Task description ▸
Lines from the one containing "pink cone [211,290,273,362]" through the final line of the records are the only ones to copy, and each must match exactly.

Extracted material ▸

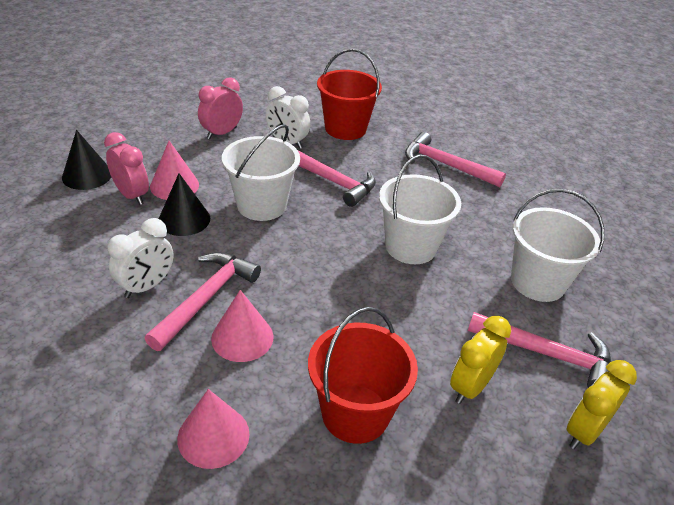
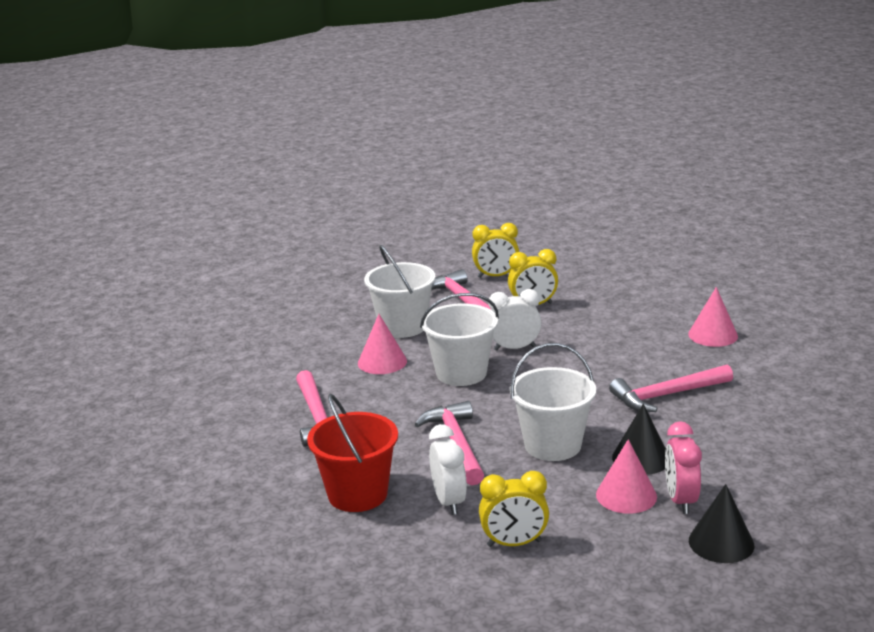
camera: 135 degrees left, 15 degrees down
white clock [107,218,174,298] -> white clock moved to [489,289,541,351]
pink clock [198,77,243,139] -> yellow clock [479,471,549,547]
pink cone [211,290,273,362] -> pink cone moved to [358,314,407,374]
red bucket [308,307,418,444] -> none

Response to this exercise ▸
pink cone [211,290,273,362] -> pink cone moved to [358,314,407,374]
red bucket [308,307,418,444] -> none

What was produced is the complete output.